[Start of section]

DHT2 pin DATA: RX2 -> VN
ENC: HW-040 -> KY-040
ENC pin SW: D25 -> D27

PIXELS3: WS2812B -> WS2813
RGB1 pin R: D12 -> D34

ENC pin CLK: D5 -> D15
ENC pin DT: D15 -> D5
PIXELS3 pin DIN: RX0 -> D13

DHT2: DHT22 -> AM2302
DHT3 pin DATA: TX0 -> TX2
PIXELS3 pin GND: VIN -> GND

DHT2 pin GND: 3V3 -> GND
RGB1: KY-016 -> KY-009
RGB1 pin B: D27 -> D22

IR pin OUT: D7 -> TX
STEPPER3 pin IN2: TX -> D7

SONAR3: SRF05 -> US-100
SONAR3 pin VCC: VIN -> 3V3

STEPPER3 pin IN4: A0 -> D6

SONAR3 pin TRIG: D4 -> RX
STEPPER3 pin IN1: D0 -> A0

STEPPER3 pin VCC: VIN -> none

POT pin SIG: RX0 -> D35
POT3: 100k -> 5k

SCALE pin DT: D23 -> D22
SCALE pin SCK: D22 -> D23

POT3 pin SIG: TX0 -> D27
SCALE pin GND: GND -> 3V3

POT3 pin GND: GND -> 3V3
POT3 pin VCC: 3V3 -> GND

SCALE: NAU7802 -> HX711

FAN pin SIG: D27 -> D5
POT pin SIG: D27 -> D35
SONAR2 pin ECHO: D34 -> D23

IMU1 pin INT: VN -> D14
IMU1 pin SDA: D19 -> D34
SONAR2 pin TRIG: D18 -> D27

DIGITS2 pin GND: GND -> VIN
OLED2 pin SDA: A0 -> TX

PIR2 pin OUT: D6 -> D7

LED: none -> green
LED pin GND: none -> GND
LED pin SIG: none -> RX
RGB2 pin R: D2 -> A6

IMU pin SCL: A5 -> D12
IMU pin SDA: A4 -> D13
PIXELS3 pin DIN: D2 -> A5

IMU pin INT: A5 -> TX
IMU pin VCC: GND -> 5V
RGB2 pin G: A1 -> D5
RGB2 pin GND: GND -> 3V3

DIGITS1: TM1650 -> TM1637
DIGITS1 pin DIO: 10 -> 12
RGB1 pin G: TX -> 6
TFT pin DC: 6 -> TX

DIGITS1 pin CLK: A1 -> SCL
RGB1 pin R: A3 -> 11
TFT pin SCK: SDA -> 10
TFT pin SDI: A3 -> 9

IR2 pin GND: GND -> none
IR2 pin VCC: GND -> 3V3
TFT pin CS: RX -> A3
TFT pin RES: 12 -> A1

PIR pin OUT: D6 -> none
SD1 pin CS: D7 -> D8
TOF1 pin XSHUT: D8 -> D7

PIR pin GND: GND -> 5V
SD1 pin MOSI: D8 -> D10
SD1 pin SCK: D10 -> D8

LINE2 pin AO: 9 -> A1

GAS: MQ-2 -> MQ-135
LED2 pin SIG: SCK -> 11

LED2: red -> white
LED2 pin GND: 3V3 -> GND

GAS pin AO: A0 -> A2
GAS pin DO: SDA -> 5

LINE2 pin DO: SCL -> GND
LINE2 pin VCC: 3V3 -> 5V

[End of section]

▸ **Problem to solve**
This task calls for each line of the material that contains "SCALE".

▸ **Response area**
SCALE pin DT: D23 -> D22
SCALE pin SCK: D22 -> D23
SCALE pin GND: GND -> 3V3
SCALE: NAU7802 -> HX711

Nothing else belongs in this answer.